- **What you should do**
Copy every line of the listing below word for word, leaving out the picture lines.
########
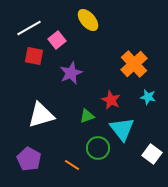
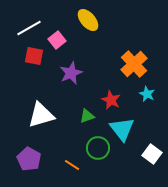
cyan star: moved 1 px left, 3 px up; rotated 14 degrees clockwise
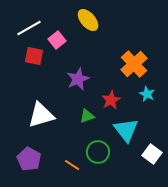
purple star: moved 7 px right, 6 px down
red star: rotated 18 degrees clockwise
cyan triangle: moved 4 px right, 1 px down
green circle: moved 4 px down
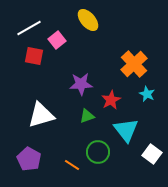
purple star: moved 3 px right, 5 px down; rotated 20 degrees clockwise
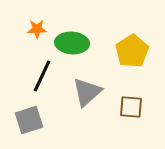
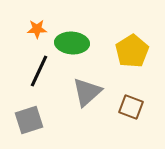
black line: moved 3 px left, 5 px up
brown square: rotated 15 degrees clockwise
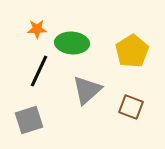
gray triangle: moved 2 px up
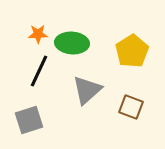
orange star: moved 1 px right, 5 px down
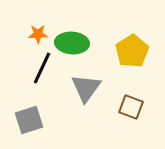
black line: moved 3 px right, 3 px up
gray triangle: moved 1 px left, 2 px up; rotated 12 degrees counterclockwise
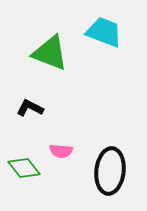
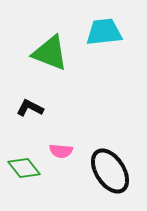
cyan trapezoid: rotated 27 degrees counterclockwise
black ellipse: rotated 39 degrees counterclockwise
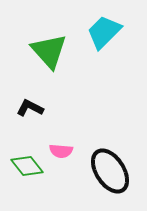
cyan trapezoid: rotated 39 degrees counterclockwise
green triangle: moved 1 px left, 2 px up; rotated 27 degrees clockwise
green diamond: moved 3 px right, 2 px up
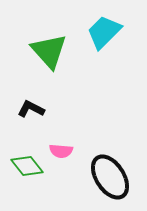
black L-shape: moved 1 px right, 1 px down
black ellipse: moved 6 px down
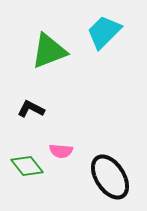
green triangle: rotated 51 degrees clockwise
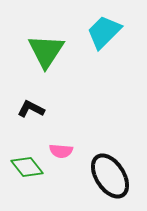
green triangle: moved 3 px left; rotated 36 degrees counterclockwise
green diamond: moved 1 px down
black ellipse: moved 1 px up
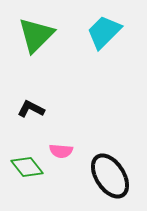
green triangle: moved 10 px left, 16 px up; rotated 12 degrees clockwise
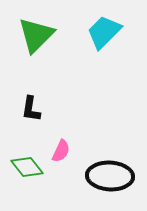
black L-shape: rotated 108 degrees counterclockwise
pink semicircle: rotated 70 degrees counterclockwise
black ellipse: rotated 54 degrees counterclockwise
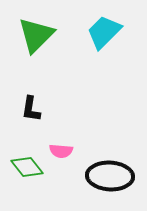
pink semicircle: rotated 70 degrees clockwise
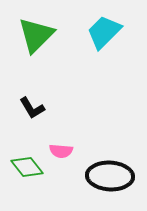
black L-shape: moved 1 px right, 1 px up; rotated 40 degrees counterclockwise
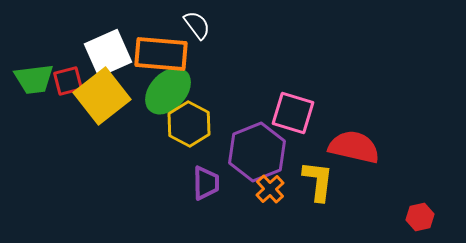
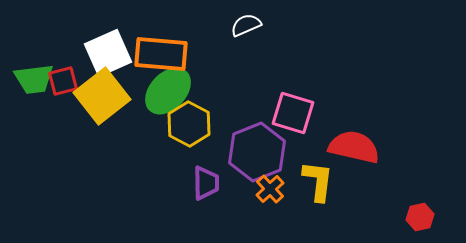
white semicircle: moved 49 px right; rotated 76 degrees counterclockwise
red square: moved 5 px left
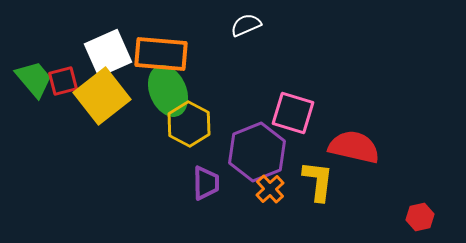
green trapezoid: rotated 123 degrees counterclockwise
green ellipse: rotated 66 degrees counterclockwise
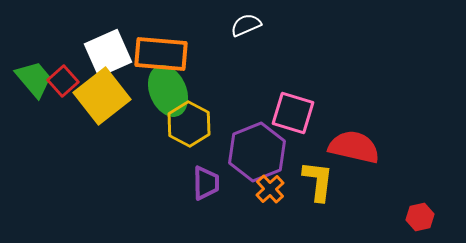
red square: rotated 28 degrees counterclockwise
########
- **Answer to this task**
cyan star: moved 1 px left, 3 px up; rotated 14 degrees clockwise
purple star: moved 7 px right, 6 px down
red star: rotated 18 degrees clockwise
cyan triangle: moved 4 px right, 1 px down
green circle: moved 4 px down
purple star: moved 3 px right, 5 px down; rotated 20 degrees clockwise
black line: moved 3 px left, 5 px up
brown square: rotated 15 degrees clockwise
gray triangle: moved 2 px up
orange star: moved 1 px right, 5 px down
black line: moved 3 px right, 3 px up
gray triangle: moved 1 px left, 2 px up; rotated 12 degrees counterclockwise
cyan trapezoid: rotated 27 degrees counterclockwise
black ellipse: rotated 39 degrees counterclockwise
cyan trapezoid: rotated 39 degrees counterclockwise
green triangle: moved 1 px left, 2 px up; rotated 27 degrees clockwise
green diamond: moved 3 px right, 2 px up
black L-shape: moved 1 px right, 1 px down
black ellipse: moved 6 px down
green triangle: rotated 51 degrees clockwise
green triangle: moved 3 px left; rotated 36 degrees counterclockwise
green diamond: moved 1 px down
black ellipse: moved 1 px up
green triangle: moved 10 px left, 16 px up; rotated 12 degrees clockwise
black L-shape: rotated 108 degrees counterclockwise
pink semicircle: rotated 70 degrees counterclockwise
black ellipse: rotated 54 degrees counterclockwise
pink semicircle: rotated 70 degrees clockwise
black L-shape: moved 1 px right, 1 px up; rotated 40 degrees counterclockwise
white semicircle: moved 49 px right; rotated 76 degrees counterclockwise
red square: moved 5 px left
green trapezoid: rotated 123 degrees counterclockwise
green ellipse: rotated 66 degrees counterclockwise
red square: rotated 28 degrees counterclockwise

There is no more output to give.